# [Task brief]
Of all the entries below, retype only the lines from the one with "move,GREY PAN,<569 121" through the one with "move,ORANGE SPRAY BOTTLE,<507", exactly as they appear.

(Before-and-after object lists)
· · · · · · ·

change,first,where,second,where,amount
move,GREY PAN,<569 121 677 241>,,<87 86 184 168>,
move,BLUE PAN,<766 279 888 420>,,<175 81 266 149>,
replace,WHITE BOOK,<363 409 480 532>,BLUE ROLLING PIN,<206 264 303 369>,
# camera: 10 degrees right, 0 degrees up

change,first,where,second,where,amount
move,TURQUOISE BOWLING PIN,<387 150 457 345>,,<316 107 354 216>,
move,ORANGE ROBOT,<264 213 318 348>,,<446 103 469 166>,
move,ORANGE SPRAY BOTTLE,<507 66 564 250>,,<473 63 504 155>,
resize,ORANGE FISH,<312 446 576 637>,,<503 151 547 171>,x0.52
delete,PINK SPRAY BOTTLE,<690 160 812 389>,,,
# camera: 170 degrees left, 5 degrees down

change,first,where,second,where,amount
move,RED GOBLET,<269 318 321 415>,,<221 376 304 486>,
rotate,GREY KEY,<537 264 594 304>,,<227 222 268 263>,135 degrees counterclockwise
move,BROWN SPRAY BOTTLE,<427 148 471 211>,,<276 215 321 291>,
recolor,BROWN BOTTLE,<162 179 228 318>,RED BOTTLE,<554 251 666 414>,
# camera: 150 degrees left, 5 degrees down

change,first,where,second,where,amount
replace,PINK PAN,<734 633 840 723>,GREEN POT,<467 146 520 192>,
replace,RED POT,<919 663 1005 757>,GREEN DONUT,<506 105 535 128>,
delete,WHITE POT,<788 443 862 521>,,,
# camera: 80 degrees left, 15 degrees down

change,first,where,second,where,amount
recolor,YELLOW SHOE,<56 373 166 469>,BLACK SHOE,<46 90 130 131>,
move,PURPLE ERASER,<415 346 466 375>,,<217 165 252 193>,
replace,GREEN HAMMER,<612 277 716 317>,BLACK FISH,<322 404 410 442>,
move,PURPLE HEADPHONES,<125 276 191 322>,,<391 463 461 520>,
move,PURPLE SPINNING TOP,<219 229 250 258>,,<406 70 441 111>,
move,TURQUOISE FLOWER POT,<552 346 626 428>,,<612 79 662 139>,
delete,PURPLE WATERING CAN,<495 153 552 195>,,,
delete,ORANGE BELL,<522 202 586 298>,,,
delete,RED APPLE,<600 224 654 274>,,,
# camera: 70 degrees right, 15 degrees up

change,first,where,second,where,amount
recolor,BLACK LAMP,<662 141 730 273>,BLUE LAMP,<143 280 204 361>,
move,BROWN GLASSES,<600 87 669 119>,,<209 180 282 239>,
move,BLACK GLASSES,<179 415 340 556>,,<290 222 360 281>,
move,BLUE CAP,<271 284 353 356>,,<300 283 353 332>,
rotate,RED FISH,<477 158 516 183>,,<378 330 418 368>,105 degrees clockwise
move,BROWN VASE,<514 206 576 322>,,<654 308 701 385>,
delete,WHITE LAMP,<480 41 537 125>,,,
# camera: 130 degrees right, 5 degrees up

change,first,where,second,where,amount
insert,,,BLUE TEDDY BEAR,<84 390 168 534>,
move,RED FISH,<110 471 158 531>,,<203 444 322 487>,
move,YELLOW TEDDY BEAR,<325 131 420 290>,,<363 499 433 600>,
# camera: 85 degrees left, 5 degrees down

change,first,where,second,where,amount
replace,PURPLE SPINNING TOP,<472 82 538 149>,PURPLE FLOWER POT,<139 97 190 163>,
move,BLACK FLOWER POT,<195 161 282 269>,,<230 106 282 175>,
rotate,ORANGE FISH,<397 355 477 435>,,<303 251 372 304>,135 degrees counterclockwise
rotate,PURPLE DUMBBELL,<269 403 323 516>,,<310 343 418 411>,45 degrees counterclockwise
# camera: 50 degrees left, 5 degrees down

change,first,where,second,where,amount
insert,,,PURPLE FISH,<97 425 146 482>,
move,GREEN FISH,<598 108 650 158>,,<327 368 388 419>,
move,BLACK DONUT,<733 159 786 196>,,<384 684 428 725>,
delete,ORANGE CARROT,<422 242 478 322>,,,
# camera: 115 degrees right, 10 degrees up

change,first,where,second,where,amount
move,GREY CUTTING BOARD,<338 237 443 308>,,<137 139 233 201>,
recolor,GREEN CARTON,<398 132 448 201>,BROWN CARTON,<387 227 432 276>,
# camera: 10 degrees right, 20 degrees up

· · · · · · ·

# [Solved exercise]
move,GREY PAN,<569 121 677 241>,,<87 86 184 168>,
move,BLUE PAN,<766 279 888 420>,,<175 81 266 149>,
replace,WHITE BOOK,<363 409 480 532>,BLUE ROLLING PIN,<206 264 303 369>,
# camera: 10 degrees right, 0 degrees up

change,first,where,second,where,amount
move,TURQUOISE BOWLING PIN,<387 150 457 345>,,<316 107 354 216>,
move,ORANGE ROBOT,<264 213 318 348>,,<446 103 469 166>,
move,ORANGE SPRAY BOTTLE,<507 66 564 250>,,<473 63 504 155>,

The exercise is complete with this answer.